ASSIGNMENT.
Once every line below with "none" has been counted, state the total and nothing else.

(Detected change data)
◆ ◆ ◆ ◆ ◆
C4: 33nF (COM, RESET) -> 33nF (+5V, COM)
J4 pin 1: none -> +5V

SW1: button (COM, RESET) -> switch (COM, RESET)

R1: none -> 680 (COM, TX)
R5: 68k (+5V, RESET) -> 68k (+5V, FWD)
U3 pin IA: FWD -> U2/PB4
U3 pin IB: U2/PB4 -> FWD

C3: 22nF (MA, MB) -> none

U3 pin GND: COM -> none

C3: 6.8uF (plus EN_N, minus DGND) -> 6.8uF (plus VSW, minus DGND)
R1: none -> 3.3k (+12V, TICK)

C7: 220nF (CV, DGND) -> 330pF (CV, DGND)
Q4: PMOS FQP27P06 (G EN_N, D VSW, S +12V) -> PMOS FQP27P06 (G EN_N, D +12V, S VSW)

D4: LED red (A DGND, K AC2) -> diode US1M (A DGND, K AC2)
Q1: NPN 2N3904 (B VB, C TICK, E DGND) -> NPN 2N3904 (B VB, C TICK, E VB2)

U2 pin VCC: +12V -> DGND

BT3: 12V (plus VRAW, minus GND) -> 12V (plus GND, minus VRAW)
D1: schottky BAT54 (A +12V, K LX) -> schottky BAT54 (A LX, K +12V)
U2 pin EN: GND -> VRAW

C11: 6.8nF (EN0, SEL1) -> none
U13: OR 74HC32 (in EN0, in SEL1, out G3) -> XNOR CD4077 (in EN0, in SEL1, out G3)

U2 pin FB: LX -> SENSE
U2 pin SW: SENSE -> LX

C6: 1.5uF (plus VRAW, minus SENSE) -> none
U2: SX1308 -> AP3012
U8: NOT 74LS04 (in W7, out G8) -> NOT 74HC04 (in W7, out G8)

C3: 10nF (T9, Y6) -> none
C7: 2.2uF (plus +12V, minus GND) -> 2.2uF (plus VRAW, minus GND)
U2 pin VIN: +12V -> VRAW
◆ ◆ ◆ ◆ ◆
SOLUTION FOR THIS PROBLEM.
8